TASK REQUIREMENTS
Find every line below with the string "yellow" and pick it out.

**** MATERIAL PROVIDED ****

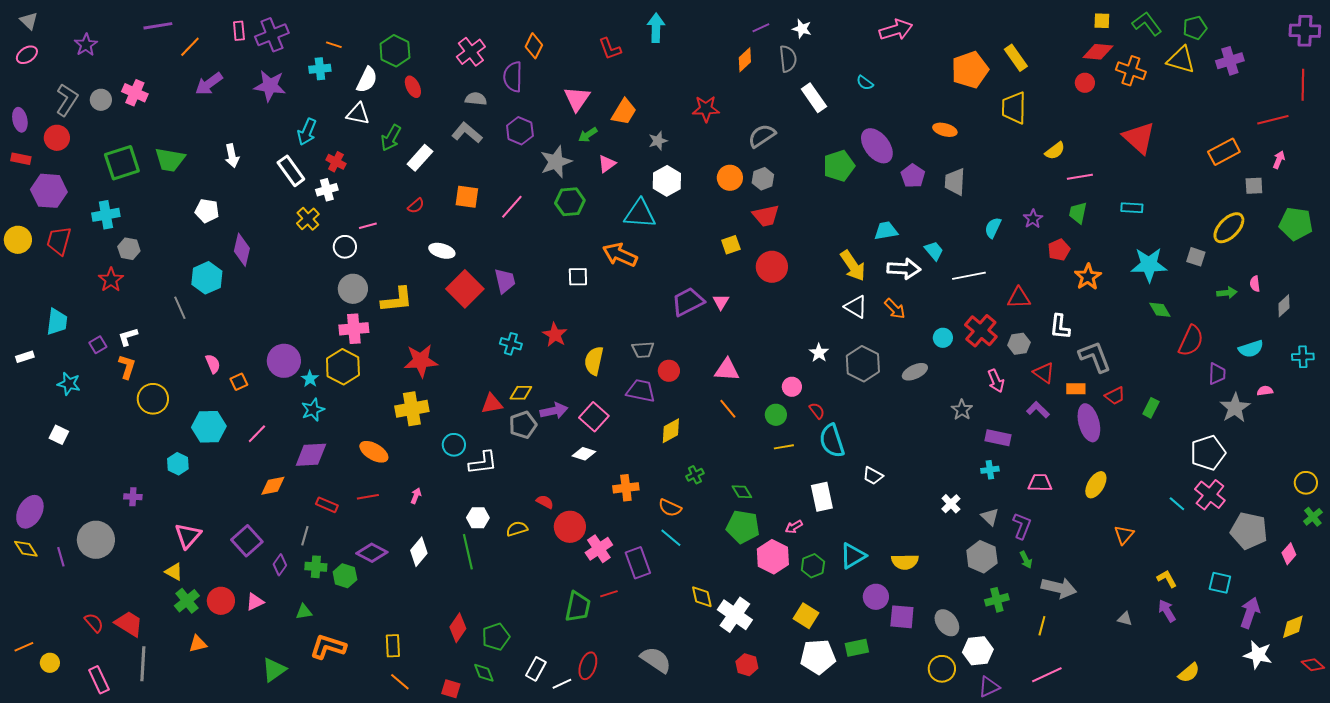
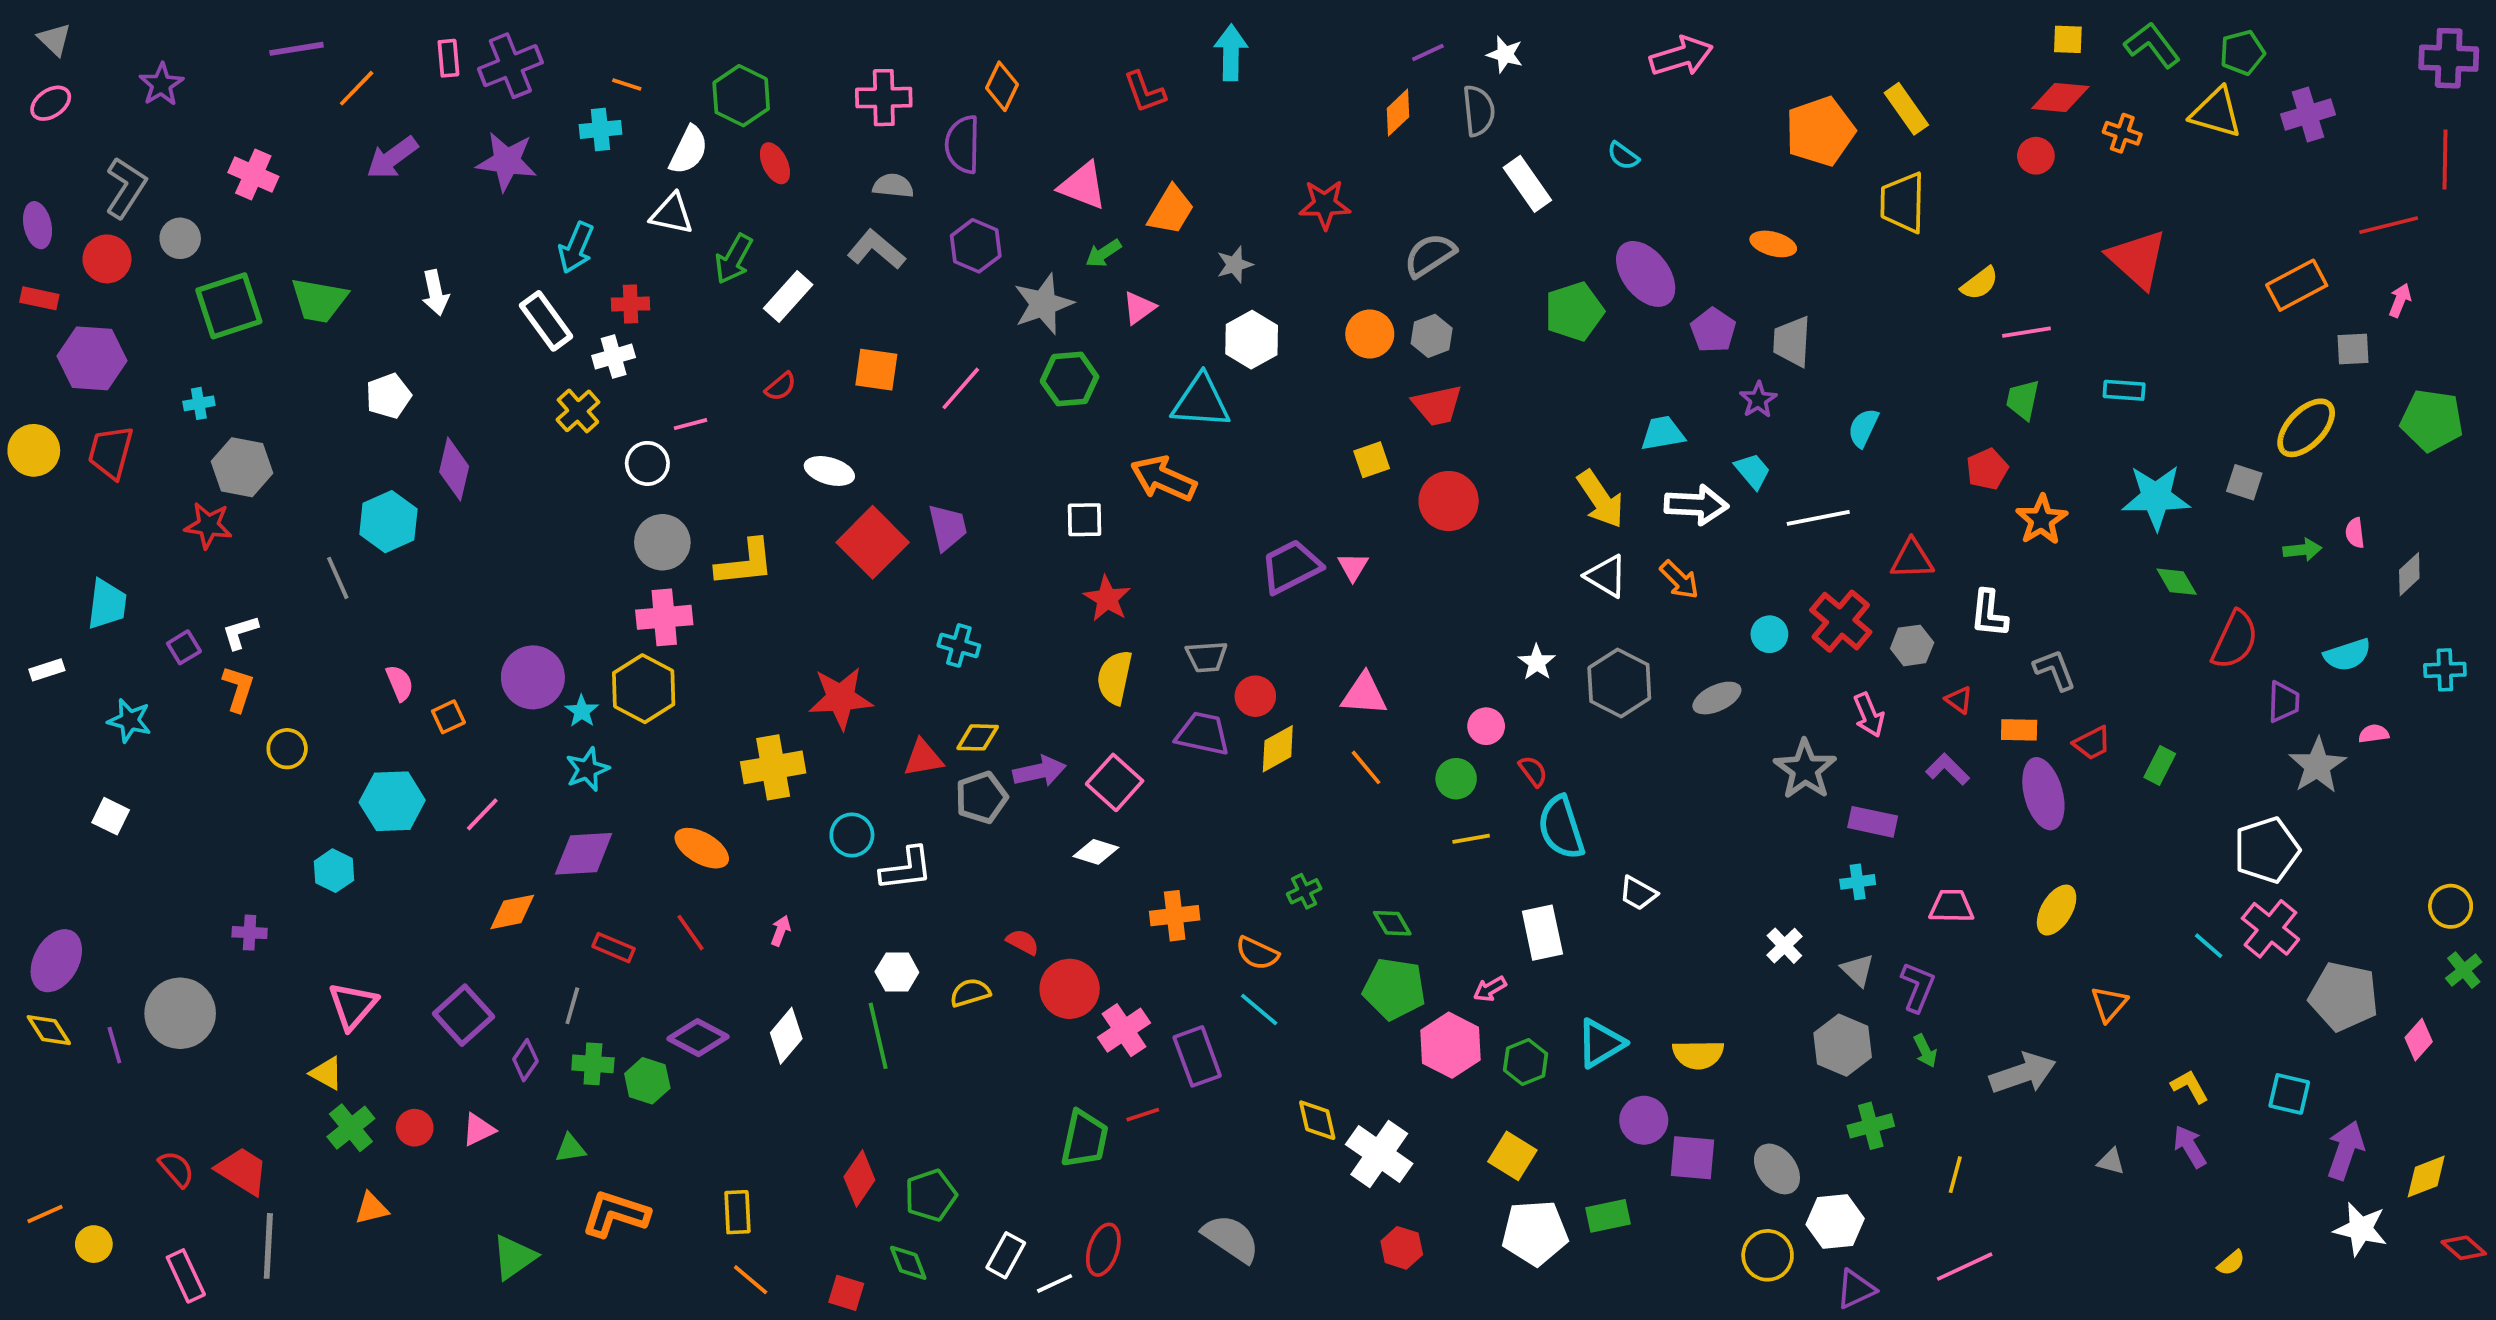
pink cross: (471, 52) -> (884, 98), turned 36
orange cross: (1131, 71) -> (2122, 133), size x0.7
pink triangle: (577, 99) -> (1083, 186), turned -44
gray circle: (101, 100) -> (180, 238), moved
red cross: (336, 162) -> (630, 304), turned -30
white pentagon: (207, 211) -> (388, 396), turned -30
cyan cross: (106, 215) -> (199, 403), size x0.6
purple star: (1033, 219) -> (1758, 400), moved
gray hexagon: (129, 249) -> (242, 467), size x1.4
red star: (111, 280) -> (208, 525), turned -30
red star: (555, 335) -> (1107, 599), moved
gray L-shape: (1095, 357) -> (2055, 670), size x0.7
red star: (421, 361) -> (841, 698), moved
red triangle: (1044, 373) -> (1959, 700), size x0.7
yellow circle: (153, 399) -> (287, 749), size x0.7
gray star: (962, 410) -> (1805, 769), size x1.5
yellow diamond: (671, 431) -> (1278, 749), moved
red line: (368, 497) -> (691, 933), turned 65
gray arrow: (1059, 588) -> (2023, 1073), moved, turned -32
red circle: (221, 601) -> (415, 1128), size x0.7
yellow semicircle: (1189, 673) -> (2231, 1263), size x0.7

****

EXERCISE SOLUTION
yellow circle: (153, 399) -> (287, 749), size x0.7
yellow diamond: (671, 431) -> (1278, 749), moved
yellow semicircle: (1189, 673) -> (2231, 1263), size x0.7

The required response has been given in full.